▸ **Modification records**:
============================================================
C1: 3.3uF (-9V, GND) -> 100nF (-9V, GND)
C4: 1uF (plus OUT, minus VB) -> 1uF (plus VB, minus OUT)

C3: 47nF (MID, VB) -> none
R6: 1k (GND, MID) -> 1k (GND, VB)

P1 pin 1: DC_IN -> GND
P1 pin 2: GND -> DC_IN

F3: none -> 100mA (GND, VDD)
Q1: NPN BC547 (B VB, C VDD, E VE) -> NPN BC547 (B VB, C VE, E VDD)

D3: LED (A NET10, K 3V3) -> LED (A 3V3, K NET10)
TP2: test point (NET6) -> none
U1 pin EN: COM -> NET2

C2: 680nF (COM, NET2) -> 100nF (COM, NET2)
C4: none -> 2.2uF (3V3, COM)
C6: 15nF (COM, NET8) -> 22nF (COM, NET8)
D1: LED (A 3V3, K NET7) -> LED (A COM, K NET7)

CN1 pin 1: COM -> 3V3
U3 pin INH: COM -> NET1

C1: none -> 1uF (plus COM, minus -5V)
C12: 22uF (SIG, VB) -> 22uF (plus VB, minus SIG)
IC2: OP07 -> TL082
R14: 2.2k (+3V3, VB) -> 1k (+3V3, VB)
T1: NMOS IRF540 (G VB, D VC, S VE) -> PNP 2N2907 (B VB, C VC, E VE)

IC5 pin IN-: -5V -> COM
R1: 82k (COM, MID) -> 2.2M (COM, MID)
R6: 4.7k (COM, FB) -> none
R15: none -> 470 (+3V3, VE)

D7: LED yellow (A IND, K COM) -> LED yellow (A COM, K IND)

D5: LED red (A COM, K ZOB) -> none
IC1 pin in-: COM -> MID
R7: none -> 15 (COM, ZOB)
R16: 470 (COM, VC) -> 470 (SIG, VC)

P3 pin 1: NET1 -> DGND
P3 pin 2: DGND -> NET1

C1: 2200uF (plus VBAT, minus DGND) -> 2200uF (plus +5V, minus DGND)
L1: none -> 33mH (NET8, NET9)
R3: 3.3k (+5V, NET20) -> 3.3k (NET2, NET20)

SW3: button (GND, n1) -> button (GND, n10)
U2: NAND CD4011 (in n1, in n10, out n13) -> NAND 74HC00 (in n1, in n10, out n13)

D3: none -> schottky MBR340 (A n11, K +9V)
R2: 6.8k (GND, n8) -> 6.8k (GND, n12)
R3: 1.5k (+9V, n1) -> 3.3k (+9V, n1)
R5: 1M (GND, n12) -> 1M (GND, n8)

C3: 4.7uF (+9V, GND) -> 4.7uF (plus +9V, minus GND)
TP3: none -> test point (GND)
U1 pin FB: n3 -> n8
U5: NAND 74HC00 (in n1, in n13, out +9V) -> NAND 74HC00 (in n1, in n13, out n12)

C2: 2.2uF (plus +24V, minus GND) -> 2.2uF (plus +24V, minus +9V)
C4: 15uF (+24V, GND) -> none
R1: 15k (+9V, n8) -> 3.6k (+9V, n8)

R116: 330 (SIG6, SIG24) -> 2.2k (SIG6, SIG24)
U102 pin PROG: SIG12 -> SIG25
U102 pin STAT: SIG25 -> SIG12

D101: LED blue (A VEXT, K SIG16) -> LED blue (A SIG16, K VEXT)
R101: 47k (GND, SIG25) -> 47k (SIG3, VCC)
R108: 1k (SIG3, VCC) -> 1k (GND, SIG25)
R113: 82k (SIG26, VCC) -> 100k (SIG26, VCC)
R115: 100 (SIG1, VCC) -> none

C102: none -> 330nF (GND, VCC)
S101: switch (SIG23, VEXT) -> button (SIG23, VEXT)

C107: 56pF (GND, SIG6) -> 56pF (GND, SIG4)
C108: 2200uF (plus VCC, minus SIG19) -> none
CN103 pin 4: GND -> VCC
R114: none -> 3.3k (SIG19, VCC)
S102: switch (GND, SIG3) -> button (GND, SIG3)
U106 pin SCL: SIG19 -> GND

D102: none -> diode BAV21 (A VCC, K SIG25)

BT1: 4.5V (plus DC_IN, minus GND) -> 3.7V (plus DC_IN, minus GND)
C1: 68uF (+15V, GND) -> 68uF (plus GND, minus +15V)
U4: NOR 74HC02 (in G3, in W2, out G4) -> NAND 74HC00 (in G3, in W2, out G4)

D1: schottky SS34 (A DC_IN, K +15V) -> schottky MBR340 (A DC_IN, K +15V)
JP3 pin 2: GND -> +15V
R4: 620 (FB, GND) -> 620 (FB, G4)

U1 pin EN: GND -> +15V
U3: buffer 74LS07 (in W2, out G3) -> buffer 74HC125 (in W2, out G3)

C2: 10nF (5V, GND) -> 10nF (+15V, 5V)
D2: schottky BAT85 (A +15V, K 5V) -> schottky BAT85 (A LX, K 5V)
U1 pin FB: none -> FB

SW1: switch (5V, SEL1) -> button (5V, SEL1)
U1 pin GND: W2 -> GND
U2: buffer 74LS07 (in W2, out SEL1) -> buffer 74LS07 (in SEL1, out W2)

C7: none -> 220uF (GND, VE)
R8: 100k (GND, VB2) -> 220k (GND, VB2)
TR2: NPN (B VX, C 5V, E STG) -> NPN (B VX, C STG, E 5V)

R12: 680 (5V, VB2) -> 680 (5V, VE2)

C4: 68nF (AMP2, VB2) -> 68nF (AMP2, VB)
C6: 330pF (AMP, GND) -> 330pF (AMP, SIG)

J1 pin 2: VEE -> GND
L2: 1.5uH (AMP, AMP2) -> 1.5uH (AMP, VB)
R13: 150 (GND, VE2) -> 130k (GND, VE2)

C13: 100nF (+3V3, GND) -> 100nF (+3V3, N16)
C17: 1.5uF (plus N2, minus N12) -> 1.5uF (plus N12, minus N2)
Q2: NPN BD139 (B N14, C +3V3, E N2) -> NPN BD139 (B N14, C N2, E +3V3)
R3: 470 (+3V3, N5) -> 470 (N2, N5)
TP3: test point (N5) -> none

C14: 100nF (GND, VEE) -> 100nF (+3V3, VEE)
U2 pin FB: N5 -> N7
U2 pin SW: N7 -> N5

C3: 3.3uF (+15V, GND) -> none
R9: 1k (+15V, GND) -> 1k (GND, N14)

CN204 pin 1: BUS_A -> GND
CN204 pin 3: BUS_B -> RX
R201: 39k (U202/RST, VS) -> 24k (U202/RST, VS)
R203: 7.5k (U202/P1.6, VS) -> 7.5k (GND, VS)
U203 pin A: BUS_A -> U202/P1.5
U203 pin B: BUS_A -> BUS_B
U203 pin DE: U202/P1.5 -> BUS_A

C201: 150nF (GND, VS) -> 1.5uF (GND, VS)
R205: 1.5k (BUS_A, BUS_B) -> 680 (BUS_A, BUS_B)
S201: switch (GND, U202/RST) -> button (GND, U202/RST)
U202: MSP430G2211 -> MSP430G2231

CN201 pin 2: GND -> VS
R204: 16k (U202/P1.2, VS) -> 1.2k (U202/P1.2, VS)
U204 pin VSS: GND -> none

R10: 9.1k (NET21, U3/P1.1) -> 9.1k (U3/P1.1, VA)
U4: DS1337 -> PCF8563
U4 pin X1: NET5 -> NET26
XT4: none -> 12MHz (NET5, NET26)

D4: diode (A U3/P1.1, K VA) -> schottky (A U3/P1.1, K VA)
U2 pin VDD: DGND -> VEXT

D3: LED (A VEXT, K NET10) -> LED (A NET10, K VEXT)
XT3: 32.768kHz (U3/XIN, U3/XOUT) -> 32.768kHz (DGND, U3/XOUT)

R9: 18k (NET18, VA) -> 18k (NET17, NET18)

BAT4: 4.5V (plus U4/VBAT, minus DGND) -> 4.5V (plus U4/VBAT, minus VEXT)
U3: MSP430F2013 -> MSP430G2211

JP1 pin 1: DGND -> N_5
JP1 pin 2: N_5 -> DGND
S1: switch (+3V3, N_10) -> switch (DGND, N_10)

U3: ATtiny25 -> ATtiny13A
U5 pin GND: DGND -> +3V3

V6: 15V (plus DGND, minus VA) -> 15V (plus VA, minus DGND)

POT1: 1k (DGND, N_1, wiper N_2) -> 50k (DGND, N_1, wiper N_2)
============================================================
▸ **Task goal**: Return exactly, and only, the lines above starting at the line that contains "C2: 680nF (COM, NET2) -> 100nF (COM, NET2)" and ending at the line that contains "U5: NAND 74HC00".

▸ **Reply to the task**:
C2: 680nF (COM, NET2) -> 100nF (COM, NET2)
C4: none -> 2.2uF (3V3, COM)
C6: 15nF (COM, NET8) -> 22nF (COM, NET8)
D1: LED (A 3V3, K NET7) -> LED (A COM, K NET7)

CN1 pin 1: COM -> 3V3
U3 pin INH: COM -> NET1

C1: none -> 1uF (plus COM, minus -5V)
C12: 22uF (SIG, VB) -> 22uF (plus VB, minus SIG)
IC2: OP07 -> TL082
R14: 2.2k (+3V3, VB) -> 1k (+3V3, VB)
T1: NMOS IRF540 (G VB, D VC, S VE) -> PNP 2N2907 (B VB, C VC, E VE)

IC5 pin IN-: -5V -> COM
R1: 82k (COM, MID) -> 2.2M (COM, MID)
R6: 4.7k (COM, FB) -> none
R15: none -> 470 (+3V3, VE)

D7: LED yellow (A IND, K COM) -> LED yellow (A COM, K IND)

D5: LED red (A COM, K ZOB) -> none
IC1 pin in-: COM -> MID
R7: none -> 15 (COM, ZOB)
R16: 470 (COM, VC) -> 470 (SIG, VC)

P3 pin 1: NET1 -> DGND
P3 pin 2: DGND -> NET1

C1: 2200uF (plus VBAT, minus DGND) -> 2200uF (plus +5V, minus DGND)
L1: none -> 33mH (NET8, NET9)
R3: 3.3k (+5V, NET20) -> 3.3k (NET2, NET20)

SW3: button (GND, n1) -> button (GND, n10)
U2: NAND CD4011 (in n1, in n10, out n13) -> NAND 74HC00 (in n1, in n10, out n13)

D3: none -> schottky MBR340 (A n11, K +9V)
R2: 6.8k (GND, n8) -> 6.8k (GND, n12)
R3: 1.5k (+9V, n1) -> 3.3k (+9V, n1)
R5: 1M (GND, n12) -> 1M (GND, n8)

C3: 4.7uF (+9V, GND) -> 4.7uF (plus +9V, minus GND)
TP3: none -> test point (GND)
U1 pin FB: n3 -> n8
U5: NAND 74HC00 (in n1, in n13, out +9V) -> NAND 74HC00 (in n1, in n13, out n12)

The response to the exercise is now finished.